• _TASK INSTRUCTIONS_: Which lines below include "moved"? Copy them all.

• _DATASET EXCERPTS_:

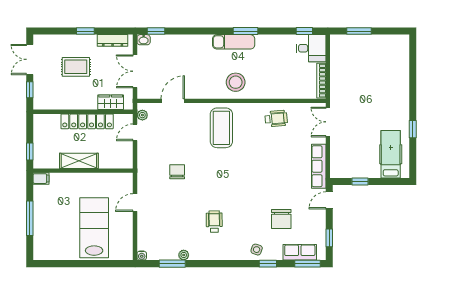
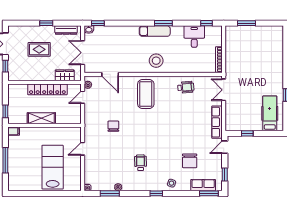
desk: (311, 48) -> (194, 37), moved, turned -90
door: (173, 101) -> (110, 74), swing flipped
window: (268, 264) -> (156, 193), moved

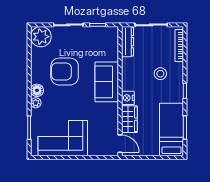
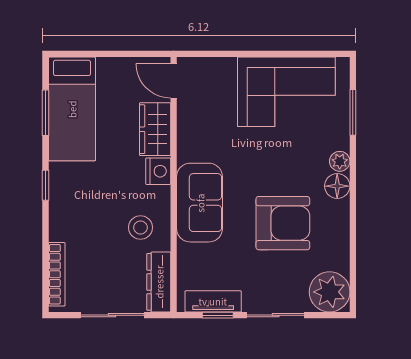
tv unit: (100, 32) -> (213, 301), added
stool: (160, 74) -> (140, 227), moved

• _ANSWER SPACE_:
desk: (311, 48) -> (194, 37), moved, turned -90
window: (268, 264) -> (156, 193), moved
stool: (160, 74) -> (140, 227), moved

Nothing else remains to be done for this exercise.